[Scene change data]
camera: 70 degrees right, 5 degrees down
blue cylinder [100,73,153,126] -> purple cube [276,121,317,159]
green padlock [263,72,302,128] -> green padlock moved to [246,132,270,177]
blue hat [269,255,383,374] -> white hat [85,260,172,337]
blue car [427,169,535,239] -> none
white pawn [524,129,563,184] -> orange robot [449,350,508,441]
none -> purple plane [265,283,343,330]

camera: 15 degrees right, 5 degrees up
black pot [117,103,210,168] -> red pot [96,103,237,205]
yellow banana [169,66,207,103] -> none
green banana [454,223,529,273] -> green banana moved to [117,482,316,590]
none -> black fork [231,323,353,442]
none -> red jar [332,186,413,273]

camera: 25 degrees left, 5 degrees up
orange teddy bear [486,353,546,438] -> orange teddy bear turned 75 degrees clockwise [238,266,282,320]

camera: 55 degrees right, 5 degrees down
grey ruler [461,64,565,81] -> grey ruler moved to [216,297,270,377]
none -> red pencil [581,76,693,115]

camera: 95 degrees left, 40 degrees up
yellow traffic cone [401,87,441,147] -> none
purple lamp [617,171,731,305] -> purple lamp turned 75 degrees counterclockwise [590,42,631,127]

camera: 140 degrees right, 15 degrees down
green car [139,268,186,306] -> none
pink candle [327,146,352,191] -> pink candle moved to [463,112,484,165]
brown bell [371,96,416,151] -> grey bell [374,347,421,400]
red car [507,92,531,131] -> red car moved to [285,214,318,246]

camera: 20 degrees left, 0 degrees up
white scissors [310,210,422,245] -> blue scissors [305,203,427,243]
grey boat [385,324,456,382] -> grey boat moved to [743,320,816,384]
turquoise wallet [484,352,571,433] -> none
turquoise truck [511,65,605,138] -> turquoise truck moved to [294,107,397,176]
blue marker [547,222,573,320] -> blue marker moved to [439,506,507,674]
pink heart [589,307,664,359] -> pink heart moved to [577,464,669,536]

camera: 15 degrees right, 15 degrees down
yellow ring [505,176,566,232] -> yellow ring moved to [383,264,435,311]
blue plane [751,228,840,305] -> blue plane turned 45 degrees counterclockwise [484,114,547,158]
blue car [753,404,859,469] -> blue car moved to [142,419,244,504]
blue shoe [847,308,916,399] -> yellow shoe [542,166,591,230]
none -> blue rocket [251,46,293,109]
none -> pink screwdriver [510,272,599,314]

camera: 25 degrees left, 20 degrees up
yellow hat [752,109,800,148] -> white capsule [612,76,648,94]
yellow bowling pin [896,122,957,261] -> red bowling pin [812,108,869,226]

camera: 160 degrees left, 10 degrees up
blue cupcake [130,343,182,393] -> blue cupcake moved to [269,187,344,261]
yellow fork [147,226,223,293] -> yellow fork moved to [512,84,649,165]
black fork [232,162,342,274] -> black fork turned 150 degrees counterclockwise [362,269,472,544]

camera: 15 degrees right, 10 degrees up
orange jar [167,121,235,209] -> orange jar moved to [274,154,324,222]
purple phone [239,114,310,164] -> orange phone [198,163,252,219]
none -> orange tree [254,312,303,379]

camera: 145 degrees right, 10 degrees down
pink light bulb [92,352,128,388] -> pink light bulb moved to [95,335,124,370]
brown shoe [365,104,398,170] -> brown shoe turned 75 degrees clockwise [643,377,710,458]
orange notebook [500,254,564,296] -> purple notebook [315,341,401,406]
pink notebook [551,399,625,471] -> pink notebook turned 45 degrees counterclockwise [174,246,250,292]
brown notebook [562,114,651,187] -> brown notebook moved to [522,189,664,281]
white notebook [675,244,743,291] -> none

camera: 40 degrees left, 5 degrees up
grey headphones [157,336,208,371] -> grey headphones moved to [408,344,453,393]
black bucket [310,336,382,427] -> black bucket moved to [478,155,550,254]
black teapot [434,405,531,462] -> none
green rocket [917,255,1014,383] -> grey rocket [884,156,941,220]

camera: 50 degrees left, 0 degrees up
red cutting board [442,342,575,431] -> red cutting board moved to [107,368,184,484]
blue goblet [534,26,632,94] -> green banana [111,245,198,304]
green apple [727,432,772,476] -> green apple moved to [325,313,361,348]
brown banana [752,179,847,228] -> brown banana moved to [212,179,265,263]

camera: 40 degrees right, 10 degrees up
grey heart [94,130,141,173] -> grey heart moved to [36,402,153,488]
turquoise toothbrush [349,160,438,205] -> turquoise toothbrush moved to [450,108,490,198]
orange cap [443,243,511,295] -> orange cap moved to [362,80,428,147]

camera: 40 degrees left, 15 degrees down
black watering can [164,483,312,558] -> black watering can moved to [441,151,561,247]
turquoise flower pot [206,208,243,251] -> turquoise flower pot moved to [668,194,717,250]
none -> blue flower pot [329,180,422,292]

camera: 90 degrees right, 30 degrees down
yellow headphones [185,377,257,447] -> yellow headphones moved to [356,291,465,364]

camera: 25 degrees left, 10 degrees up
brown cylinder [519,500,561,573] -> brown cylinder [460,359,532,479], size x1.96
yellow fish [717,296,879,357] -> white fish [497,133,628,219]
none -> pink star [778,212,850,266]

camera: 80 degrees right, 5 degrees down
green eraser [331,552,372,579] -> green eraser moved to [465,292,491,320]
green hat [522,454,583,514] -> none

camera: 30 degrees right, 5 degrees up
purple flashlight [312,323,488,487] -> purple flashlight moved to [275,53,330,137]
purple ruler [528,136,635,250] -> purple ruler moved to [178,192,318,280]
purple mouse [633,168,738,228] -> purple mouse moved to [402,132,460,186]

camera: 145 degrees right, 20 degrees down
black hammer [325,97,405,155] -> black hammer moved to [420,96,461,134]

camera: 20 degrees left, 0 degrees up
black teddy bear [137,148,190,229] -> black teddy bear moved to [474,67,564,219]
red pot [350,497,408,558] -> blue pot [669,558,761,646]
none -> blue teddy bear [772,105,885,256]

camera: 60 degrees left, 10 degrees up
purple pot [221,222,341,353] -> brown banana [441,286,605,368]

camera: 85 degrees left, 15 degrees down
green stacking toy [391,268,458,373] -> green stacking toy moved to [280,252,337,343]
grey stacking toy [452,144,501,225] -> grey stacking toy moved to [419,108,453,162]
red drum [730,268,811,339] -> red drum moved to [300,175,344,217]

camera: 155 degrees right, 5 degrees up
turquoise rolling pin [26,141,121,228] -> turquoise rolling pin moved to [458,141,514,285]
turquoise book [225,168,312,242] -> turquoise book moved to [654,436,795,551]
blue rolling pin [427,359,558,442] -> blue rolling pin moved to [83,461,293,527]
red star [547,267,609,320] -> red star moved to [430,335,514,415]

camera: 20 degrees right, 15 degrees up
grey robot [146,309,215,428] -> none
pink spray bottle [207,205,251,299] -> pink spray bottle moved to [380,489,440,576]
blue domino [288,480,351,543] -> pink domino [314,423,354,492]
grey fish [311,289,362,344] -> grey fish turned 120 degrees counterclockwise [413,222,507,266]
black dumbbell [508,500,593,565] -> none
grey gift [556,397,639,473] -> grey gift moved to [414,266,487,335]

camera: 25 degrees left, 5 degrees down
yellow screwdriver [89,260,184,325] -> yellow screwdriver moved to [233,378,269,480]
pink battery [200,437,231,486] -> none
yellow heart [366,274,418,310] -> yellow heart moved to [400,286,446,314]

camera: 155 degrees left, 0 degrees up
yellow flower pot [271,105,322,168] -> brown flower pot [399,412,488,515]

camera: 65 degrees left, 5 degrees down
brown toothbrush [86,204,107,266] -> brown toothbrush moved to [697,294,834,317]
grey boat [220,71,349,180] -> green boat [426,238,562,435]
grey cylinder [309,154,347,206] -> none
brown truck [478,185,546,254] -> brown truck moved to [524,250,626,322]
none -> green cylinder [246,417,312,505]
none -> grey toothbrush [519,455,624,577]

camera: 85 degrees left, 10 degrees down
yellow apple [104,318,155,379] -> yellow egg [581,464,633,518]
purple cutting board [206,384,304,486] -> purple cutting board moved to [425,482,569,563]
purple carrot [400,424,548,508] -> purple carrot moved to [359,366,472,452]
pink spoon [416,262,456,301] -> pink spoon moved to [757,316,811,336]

▶ [Your instructions]
Determine the number of lines in the records that include the string "star", and respond with that number only.

▶ [Response]
2